**What this task involves**
A faithful, word-for-word copy of the data below is required, without pictures.

**The data**
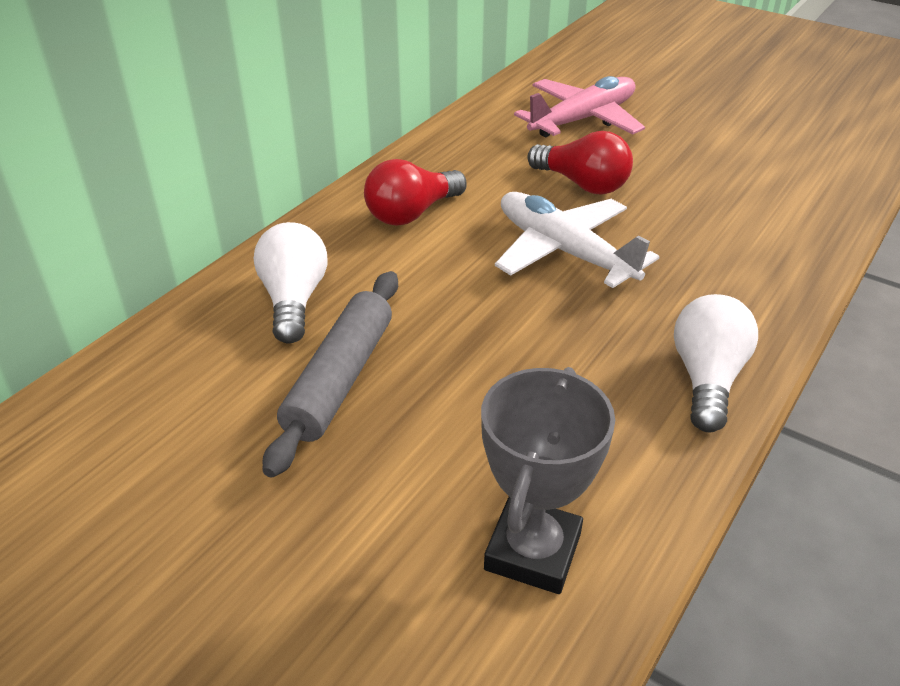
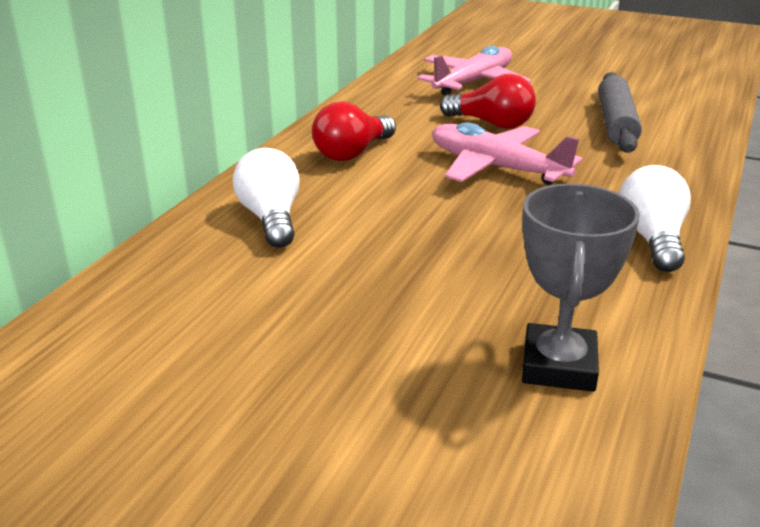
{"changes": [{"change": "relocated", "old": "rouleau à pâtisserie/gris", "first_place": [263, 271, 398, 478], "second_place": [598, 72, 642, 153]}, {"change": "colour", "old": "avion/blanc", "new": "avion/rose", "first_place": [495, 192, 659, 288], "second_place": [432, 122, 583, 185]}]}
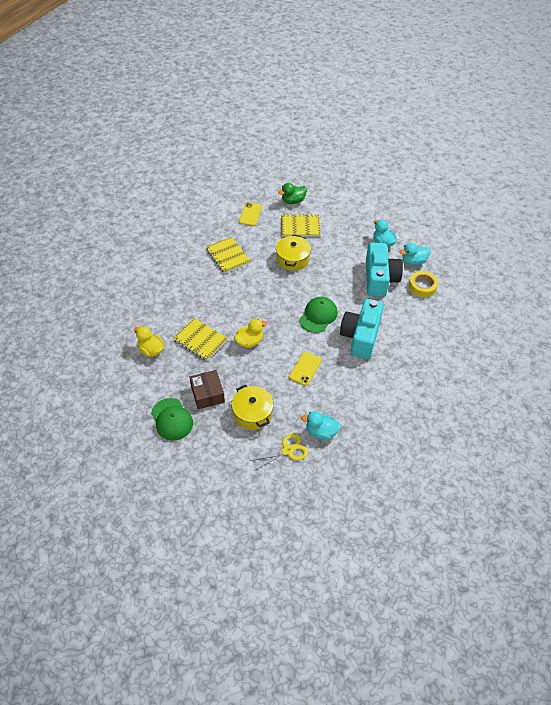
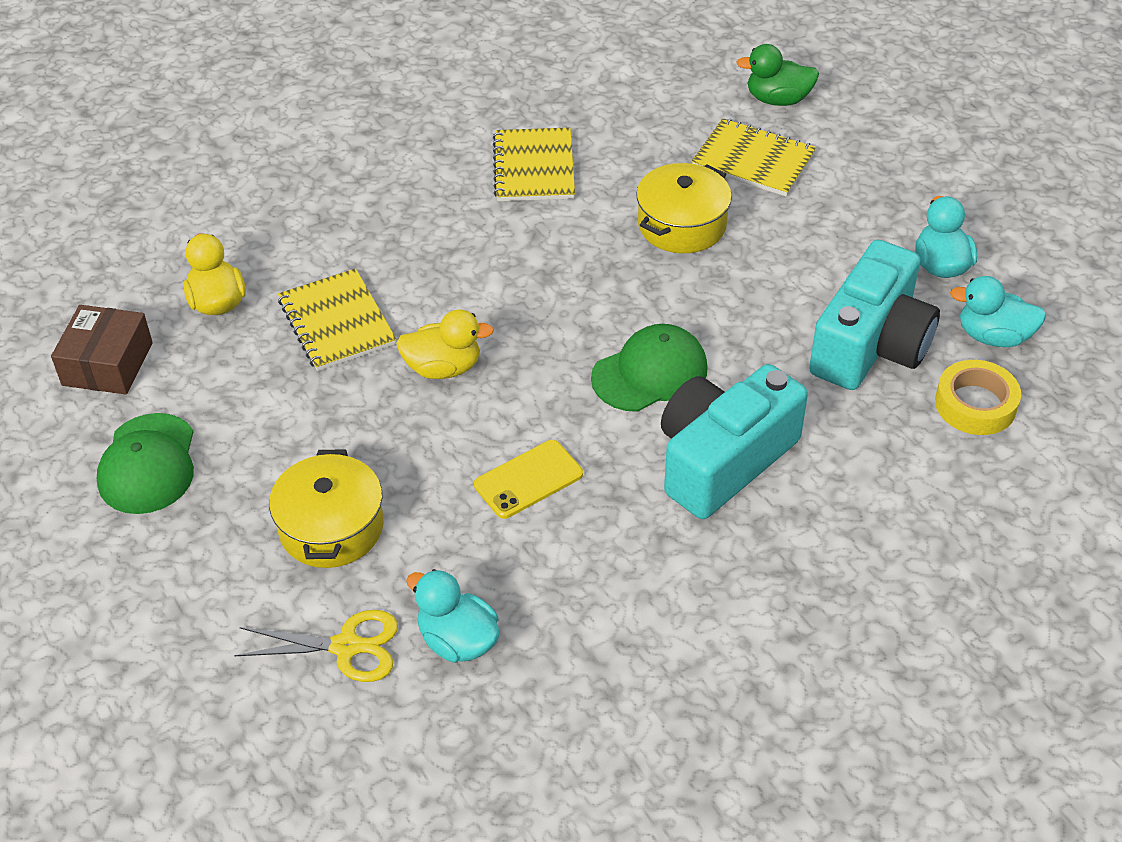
{"changes": [{"change": "missing", "old": "téléphone/jaune", "first_place": [239, 202, 262, 226]}, {"change": "relocated", "old": "boîte/marron", "first_place": [189, 370, 225, 409], "second_place": [51, 305, 153, 395]}]}
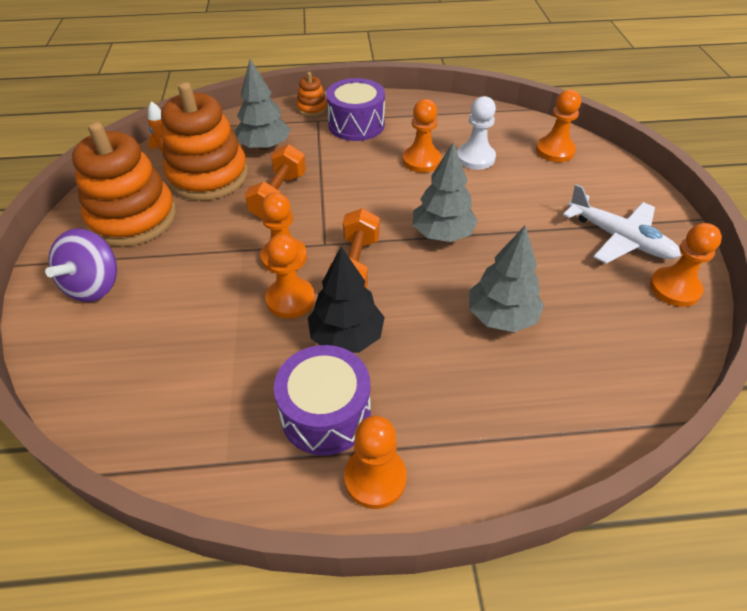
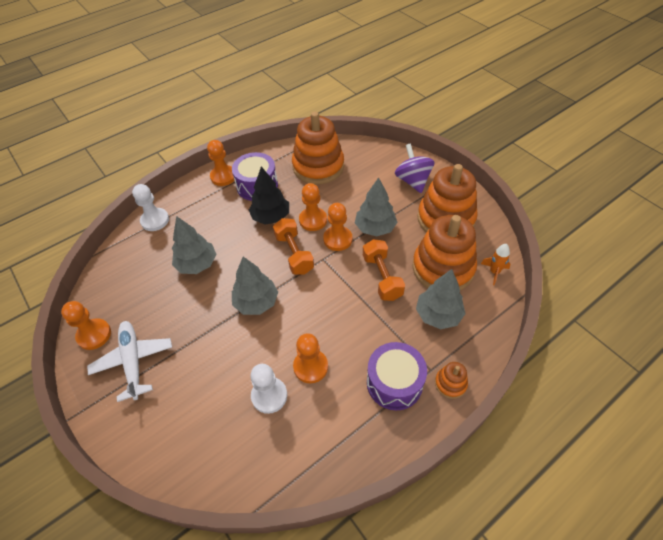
{"changes": [{"change": "missing", "old": "pion/orange", "first_place": [536, 89, 581, 162]}, {"change": "appeared", "new": "pion/blanc", "second_place": [132, 184, 169, 231]}, {"change": "appeared", "new": "jouet à empiler/orange", "second_place": [292, 112, 344, 184]}, {"change": "appeared", "new": "arbre/gris", "second_place": [355, 177, 398, 237]}, {"change": "spun", "old": "avion/blanc", "first_place": [563, 184, 681, 264], "second_place": [87, 321, 172, 402], "degrees": 60}]}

**Task response**
{"changes": [{"change": "relocated", "old": "rouleau à pâtisserie/gris", "first_place": [263, 271, 398, 478], "second_place": [598, 72, 642, 153]}, {"change": "colour", "old": "avion/blanc", "new": "avion/rose", "first_place": [495, 192, 659, 288], "second_place": [432, 122, 583, 185]}]}
{"changes": [{"change": "missing", "old": "téléphone/jaune", "first_place": [239, 202, 262, 226]}, {"change": "relocated", "old": "boîte/marron", "first_place": [189, 370, 225, 409], "second_place": [51, 305, 153, 395]}]}
{"changes": [{"change": "missing", "old": "pion/orange", "first_place": [536, 89, 581, 162]}, {"change": "appeared", "new": "pion/blanc", "second_place": [132, 184, 169, 231]}, {"change": "appeared", "new": "jouet à empiler/orange", "second_place": [292, 112, 344, 184]}, {"change": "appeared", "new": "arbre/gris", "second_place": [355, 177, 398, 237]}, {"change": "spun", "old": "avion/blanc", "first_place": [563, 184, 681, 264], "second_place": [87, 321, 172, 402], "degrees": 60}]}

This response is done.